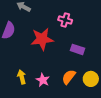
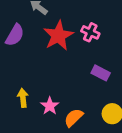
red star: (42, 39) -> (58, 36), moved, turned -30
orange semicircle: (69, 77) -> (74, 118), moved

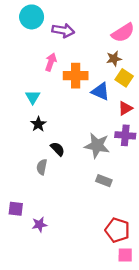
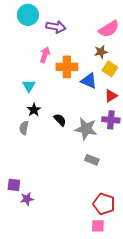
black semicircle: (58, 149) -> (60, 120), moved
gray semicircle: (42, 167) -> (24, 128), moved
purple star: (39, 225) -> (27, 199), moved
pink square: (125, 255) -> (98, 226), moved

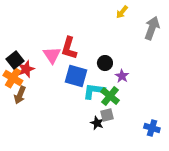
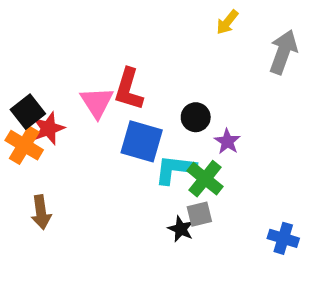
brown arrow: (20, 95) -> (41, 212), moved, turned -30

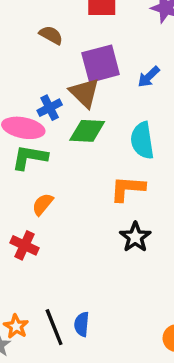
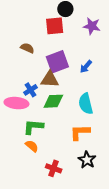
brown triangle: (84, 93) -> (50, 79), turned -36
green L-shape: (30, 157) -> (33, 127), moved
orange semicircle: (43, 204) -> (32, 146), turned 96
red cross: (25, 245) -> (54, 168), moved

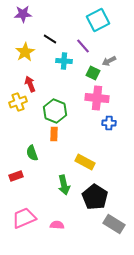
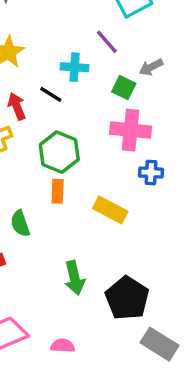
##########
**Task brief**
The copy you write must hold every record verbatim and none of the pictures.

**Answer to the exercise**
red star: (42, 39) -> (58, 36), moved, turned -30
orange semicircle: (69, 77) -> (74, 118), moved

black semicircle: (58, 149) -> (60, 120), moved
gray semicircle: (42, 167) -> (24, 128), moved
purple star: (39, 225) -> (27, 199), moved
pink square: (125, 255) -> (98, 226), moved

brown arrow: (20, 95) -> (41, 212), moved, turned -30

brown triangle: (84, 93) -> (50, 79), turned -36
green L-shape: (30, 157) -> (33, 127), moved
orange semicircle: (43, 204) -> (32, 146), turned 96
red cross: (25, 245) -> (54, 168), moved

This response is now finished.